Task inputs below:
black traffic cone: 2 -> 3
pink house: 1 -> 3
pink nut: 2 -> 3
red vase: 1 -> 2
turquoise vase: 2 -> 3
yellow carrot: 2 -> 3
End of Task inputs.
**Problem statement**: Taking the line with "pink nut: 2 -> 3" as the start and the last line of the data above as the end, write out those two lines and every line between them exactly, and only those.

**Task result**:
pink nut: 2 -> 3
red vase: 1 -> 2
turquoise vase: 2 -> 3
yellow carrot: 2 -> 3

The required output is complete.